=== Section Start ===

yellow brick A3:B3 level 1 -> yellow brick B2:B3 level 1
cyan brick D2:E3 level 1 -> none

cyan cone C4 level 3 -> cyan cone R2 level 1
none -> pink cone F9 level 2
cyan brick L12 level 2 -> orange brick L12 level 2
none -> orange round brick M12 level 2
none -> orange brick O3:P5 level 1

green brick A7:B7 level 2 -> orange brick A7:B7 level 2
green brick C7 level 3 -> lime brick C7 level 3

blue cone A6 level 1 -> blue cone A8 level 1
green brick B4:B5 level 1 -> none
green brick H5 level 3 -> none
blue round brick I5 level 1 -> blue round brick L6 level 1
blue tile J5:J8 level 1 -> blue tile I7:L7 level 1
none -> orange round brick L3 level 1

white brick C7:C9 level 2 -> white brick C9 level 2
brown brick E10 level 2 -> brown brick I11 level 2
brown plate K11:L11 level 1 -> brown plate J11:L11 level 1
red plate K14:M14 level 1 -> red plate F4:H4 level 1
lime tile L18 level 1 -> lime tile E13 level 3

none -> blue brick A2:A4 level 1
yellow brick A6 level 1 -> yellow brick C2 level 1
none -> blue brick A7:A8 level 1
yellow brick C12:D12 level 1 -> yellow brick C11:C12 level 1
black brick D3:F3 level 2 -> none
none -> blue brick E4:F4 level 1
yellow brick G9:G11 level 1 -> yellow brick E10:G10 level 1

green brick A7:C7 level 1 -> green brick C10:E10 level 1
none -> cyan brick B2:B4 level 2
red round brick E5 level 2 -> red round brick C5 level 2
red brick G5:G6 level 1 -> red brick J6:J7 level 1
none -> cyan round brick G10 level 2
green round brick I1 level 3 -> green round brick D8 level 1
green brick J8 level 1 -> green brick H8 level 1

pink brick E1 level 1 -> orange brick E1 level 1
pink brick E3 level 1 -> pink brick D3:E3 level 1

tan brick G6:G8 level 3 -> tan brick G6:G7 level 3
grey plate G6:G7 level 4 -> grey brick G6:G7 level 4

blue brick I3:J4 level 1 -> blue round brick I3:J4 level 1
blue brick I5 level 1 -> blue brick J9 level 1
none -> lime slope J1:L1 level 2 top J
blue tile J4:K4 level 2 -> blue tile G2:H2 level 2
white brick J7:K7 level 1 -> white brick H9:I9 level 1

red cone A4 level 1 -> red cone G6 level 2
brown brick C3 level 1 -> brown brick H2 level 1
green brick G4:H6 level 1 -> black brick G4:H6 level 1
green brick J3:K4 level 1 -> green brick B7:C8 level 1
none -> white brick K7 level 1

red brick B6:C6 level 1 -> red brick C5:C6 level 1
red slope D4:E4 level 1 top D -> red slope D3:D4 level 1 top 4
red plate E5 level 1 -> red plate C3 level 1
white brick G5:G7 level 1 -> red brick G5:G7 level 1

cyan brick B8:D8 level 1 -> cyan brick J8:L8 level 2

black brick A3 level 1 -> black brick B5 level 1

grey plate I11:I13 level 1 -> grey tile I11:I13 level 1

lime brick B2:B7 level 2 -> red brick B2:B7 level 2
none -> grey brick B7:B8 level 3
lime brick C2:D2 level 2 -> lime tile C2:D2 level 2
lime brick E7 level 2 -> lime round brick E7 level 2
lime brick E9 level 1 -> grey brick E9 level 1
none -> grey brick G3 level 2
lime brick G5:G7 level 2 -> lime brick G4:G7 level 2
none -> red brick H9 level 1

=== Section End ===

◆ **WORK ITEM**: Referring to the material above, set down exactly the lines between the line with "none -> blue brick E4:F4 level 1" and the line with "none -> cyan round brick G10 level 2", inclusive, and no other lines.

◆ **FINAL ANSWER**:
none -> blue brick E4:F4 level 1
yellow brick G9:G11 level 1 -> yellow brick E10:G10 level 1

green brick A7:C7 level 1 -> green brick C10:E10 level 1
none -> cyan brick B2:B4 level 2
red round brick E5 level 2 -> red round brick C5 level 2
red brick G5:G6 level 1 -> red brick J6:J7 level 1
none -> cyan round brick G10 level 2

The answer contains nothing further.